◆ What you should do:
The output must be exactly the lines from the "[(97,142),(73,140),(72,162),(95,163),(97,142)]" line through the end of the listing below, with no picture included.

◆ Given records:
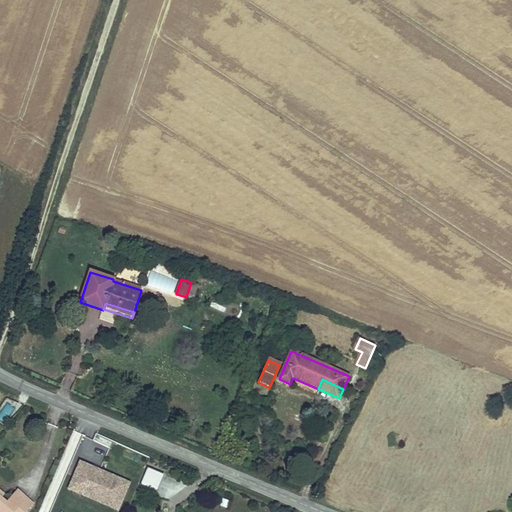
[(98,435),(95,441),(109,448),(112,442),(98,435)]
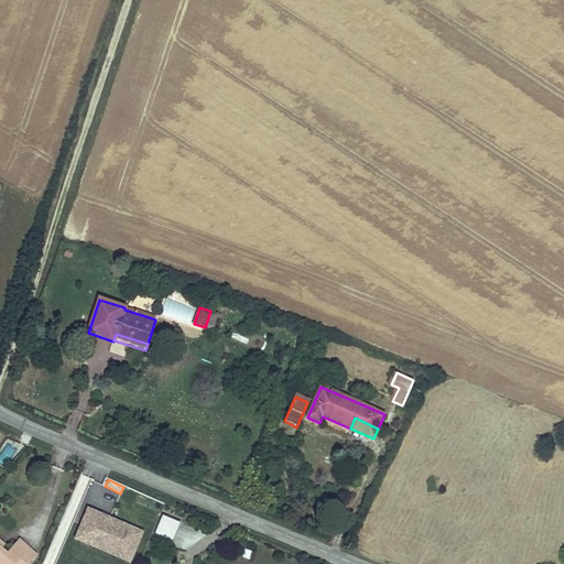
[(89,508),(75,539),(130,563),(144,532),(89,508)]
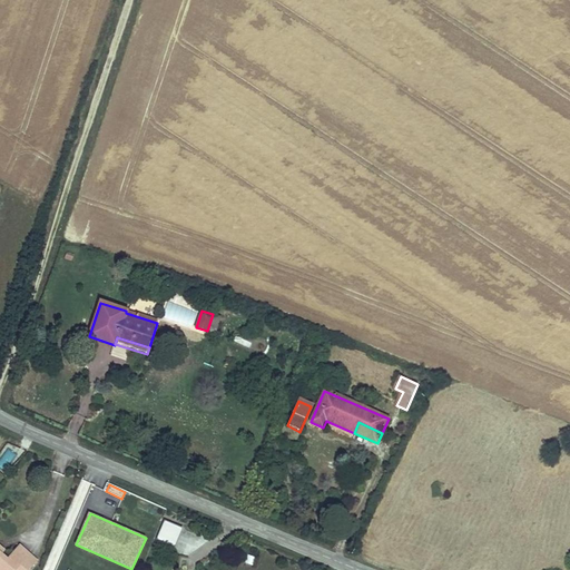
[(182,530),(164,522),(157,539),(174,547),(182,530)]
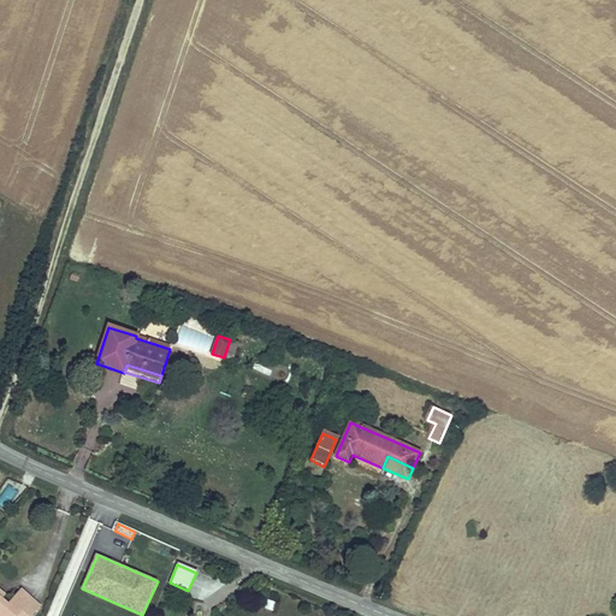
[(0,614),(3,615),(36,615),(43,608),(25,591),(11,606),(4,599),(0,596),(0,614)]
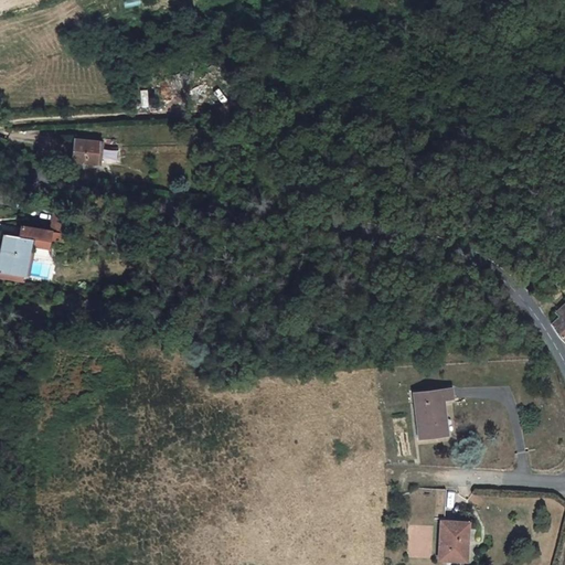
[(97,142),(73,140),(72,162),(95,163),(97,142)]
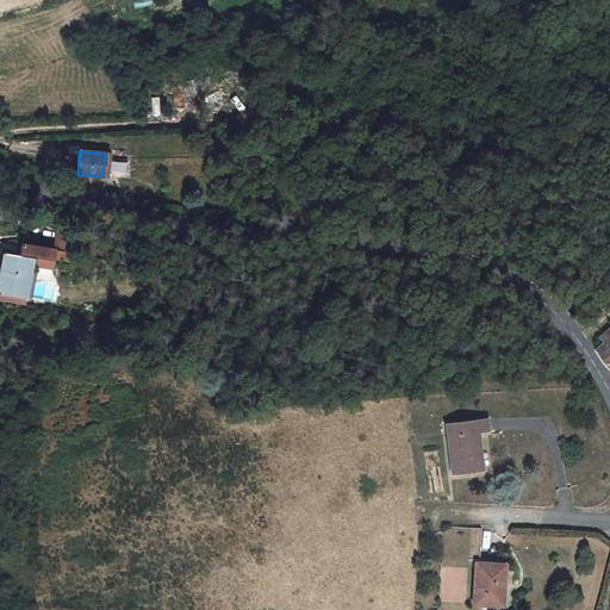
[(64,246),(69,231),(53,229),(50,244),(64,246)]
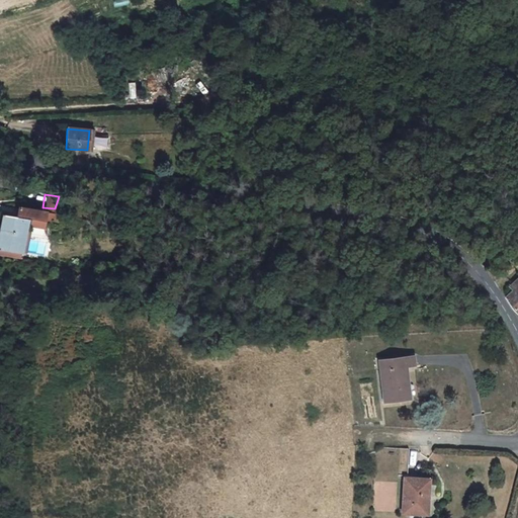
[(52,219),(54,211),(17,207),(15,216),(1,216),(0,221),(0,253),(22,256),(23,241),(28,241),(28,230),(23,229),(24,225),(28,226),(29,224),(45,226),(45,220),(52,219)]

◆ The completed task:
[(97,142),(73,140),(72,162),(95,163),(97,142)]
[(64,246),(69,231),(53,229),(50,244),(64,246)]
[(52,219),(54,211),(17,207),(15,216),(1,216),(0,221),(0,253),(22,256),(23,241),(28,241),(28,230),(23,229),(24,225),(28,226),(29,224),(45,226),(45,220),(52,219)]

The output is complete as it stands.